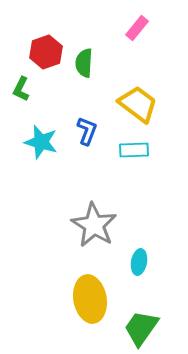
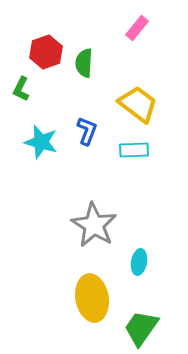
yellow ellipse: moved 2 px right, 1 px up
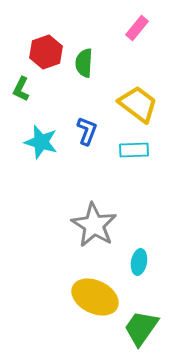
yellow ellipse: moved 3 px right, 1 px up; rotated 54 degrees counterclockwise
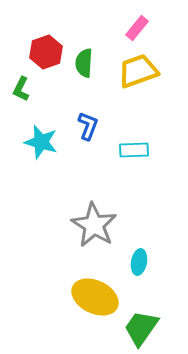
yellow trapezoid: moved 33 px up; rotated 57 degrees counterclockwise
blue L-shape: moved 1 px right, 5 px up
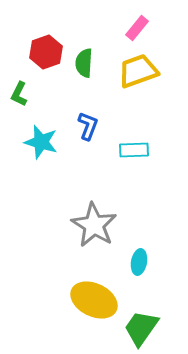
green L-shape: moved 2 px left, 5 px down
yellow ellipse: moved 1 px left, 3 px down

..........

Job: Output every line of the entries above as a Markdown table with the columns Row and Line, numbering the rows in order from 1 and skipping blank lines. Leave the pictures out.

The reply:
| Row | Line |
|---|---|
| 1 | yellow ellipse: moved 2 px right, 1 px up |
| 2 | yellow ellipse: moved 3 px right, 1 px up; rotated 54 degrees counterclockwise |
| 3 | yellow trapezoid: moved 33 px up; rotated 57 degrees counterclockwise |
| 4 | blue L-shape: moved 1 px right, 5 px up |
| 5 | green L-shape: moved 2 px left, 5 px down |
| 6 | yellow ellipse: moved 1 px left, 3 px down |